**ABOUT THIS TASK**:
In the listing below, locate the line containing "LED3 pin SIG: D6 -> none" and the line containing "DRIVER2 pin IN2: D0 -> D8". Output both of them and every line between, exactly as written, and nothing more.

§

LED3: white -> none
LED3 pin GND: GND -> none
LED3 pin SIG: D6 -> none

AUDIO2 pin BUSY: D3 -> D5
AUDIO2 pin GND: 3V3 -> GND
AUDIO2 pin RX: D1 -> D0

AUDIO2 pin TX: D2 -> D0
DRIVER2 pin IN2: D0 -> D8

§

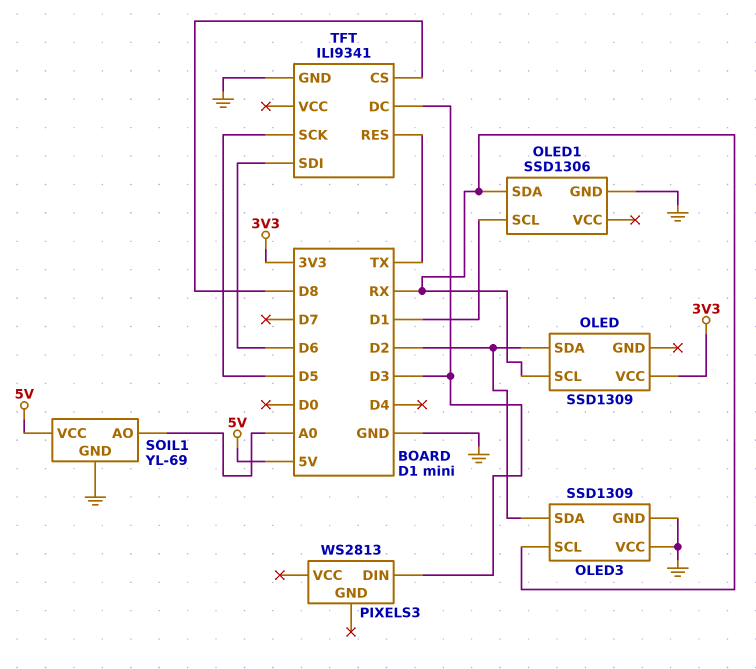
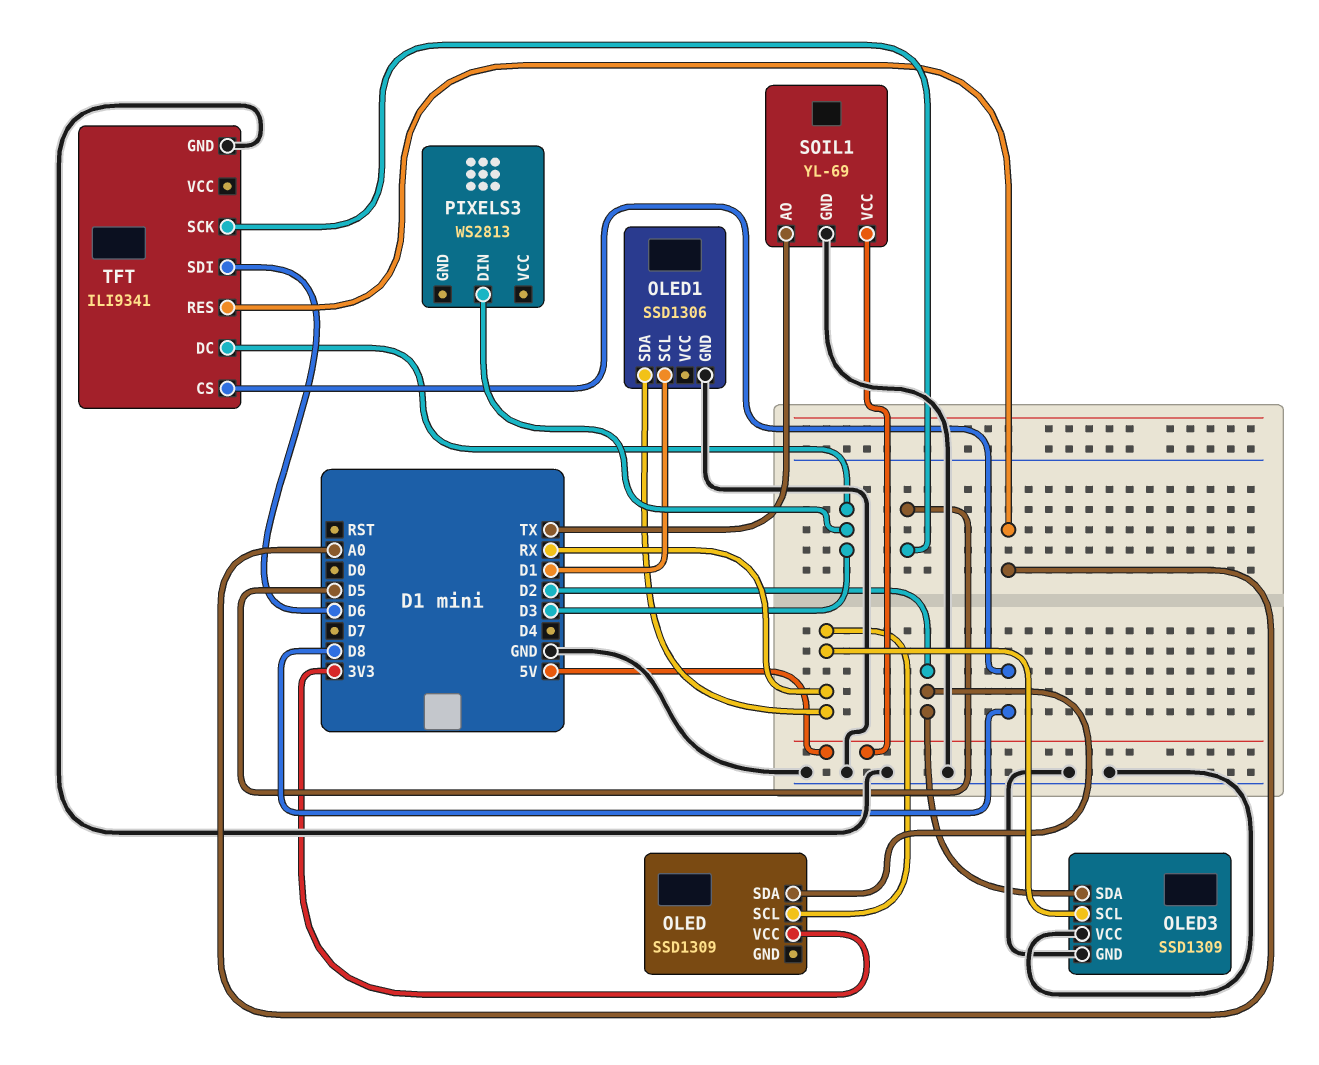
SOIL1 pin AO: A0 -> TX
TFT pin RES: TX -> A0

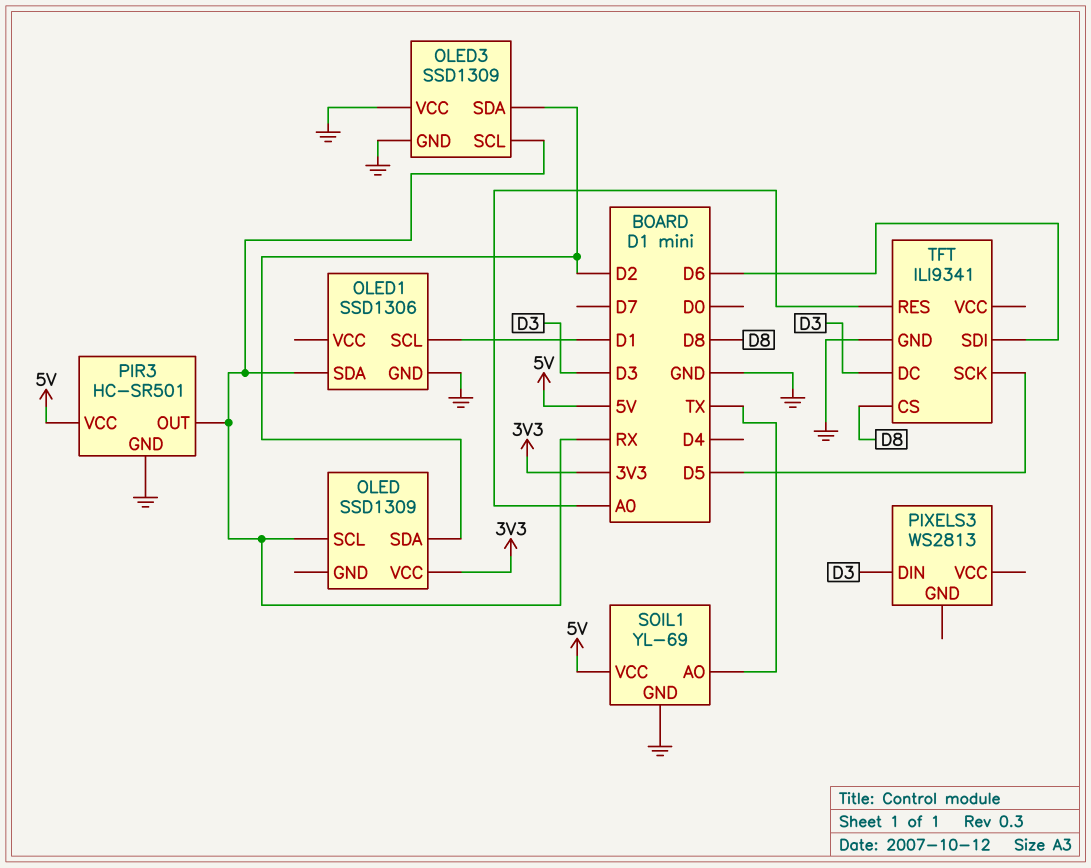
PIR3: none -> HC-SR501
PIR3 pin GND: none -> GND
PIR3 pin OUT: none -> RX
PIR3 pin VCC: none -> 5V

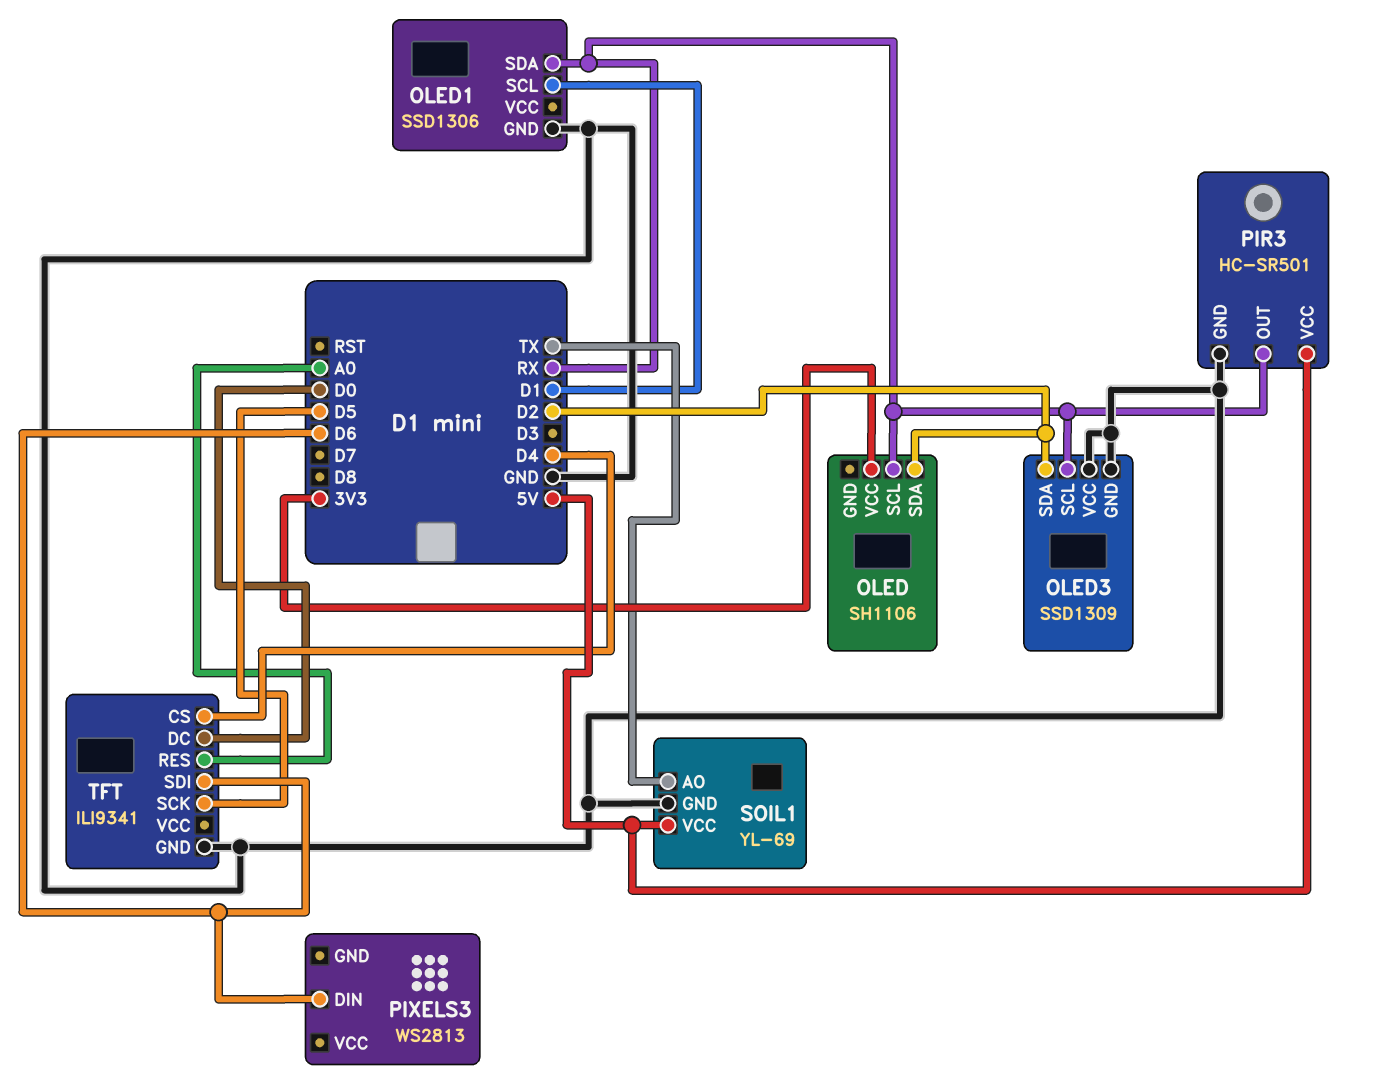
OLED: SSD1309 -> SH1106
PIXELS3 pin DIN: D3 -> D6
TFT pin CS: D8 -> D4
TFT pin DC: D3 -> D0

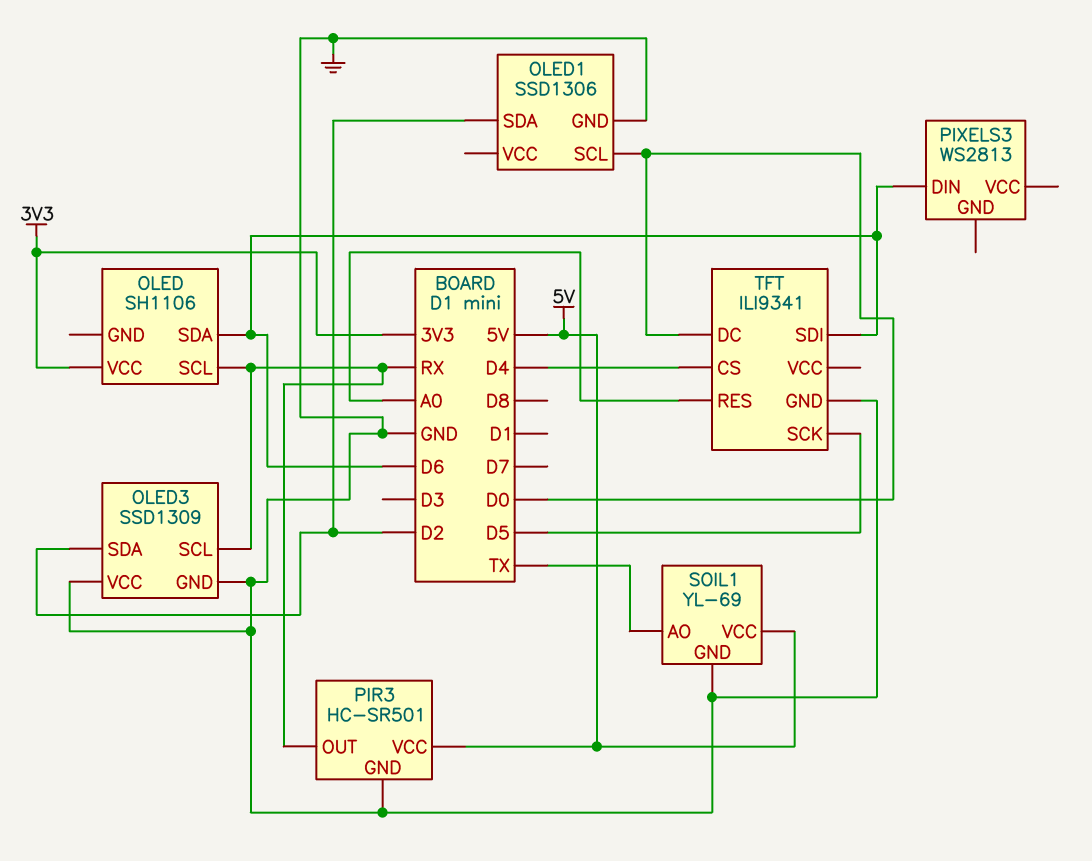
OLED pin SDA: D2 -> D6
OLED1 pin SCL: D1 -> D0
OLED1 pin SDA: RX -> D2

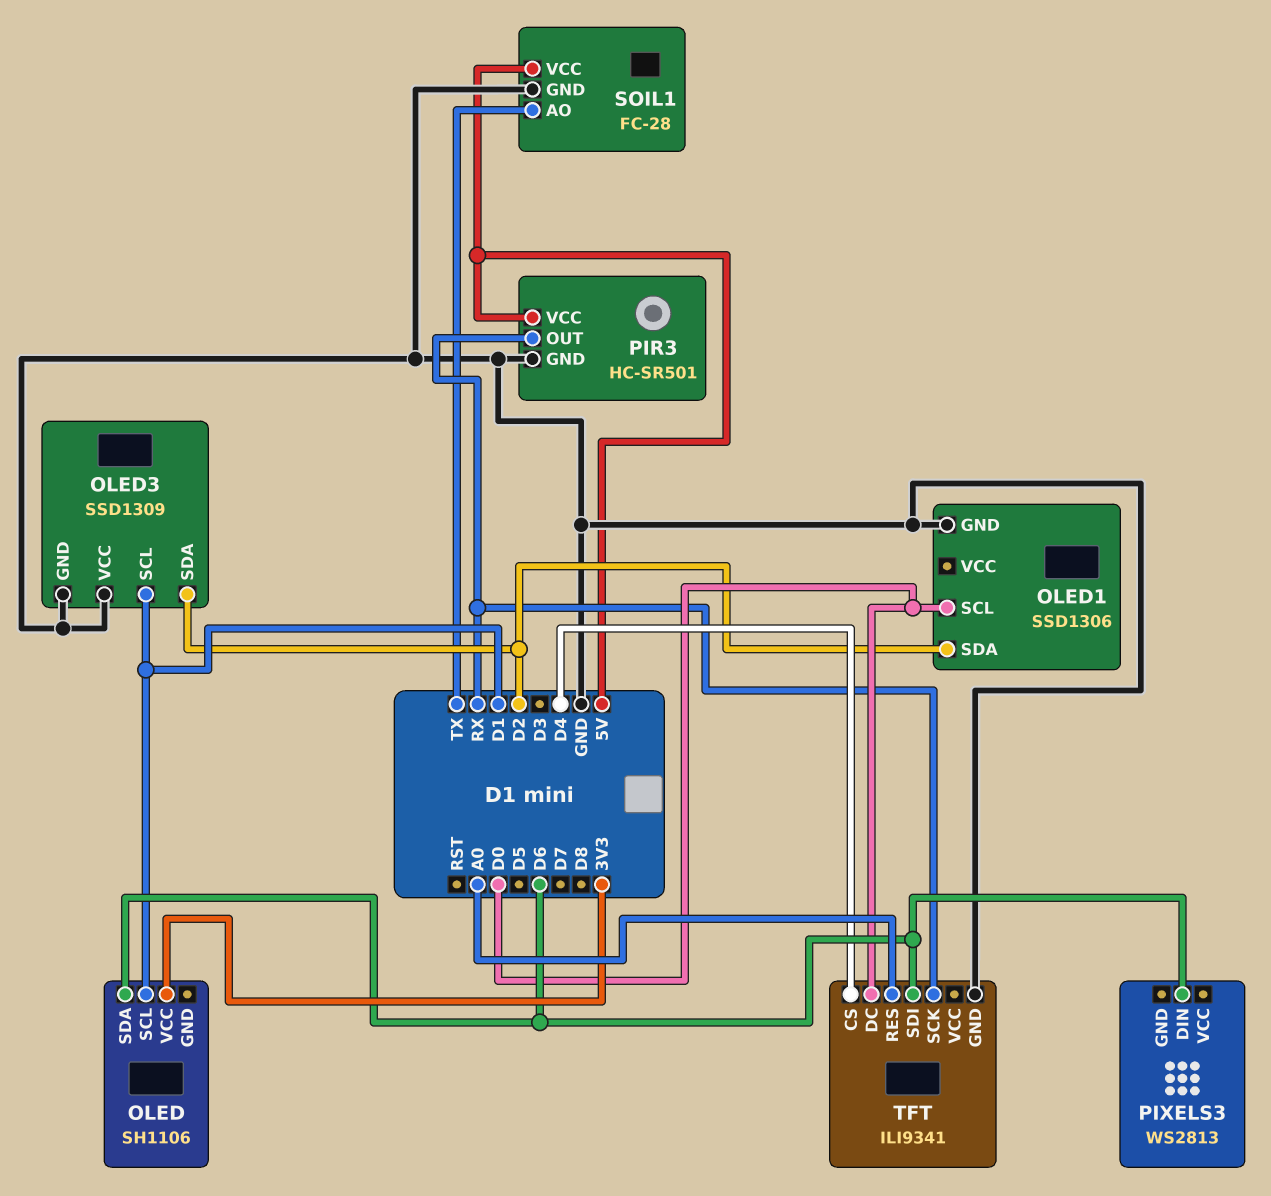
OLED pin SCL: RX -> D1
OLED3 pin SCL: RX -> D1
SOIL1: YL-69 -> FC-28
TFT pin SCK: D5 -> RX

§

**TASK RESPONSE**:
LED3 pin SIG: D6 -> none

AUDIO2 pin BUSY: D3 -> D5
AUDIO2 pin GND: 3V3 -> GND
AUDIO2 pin RX: D1 -> D0

AUDIO2 pin TX: D2 -> D0
DRIVER2 pin IN2: D0 -> D8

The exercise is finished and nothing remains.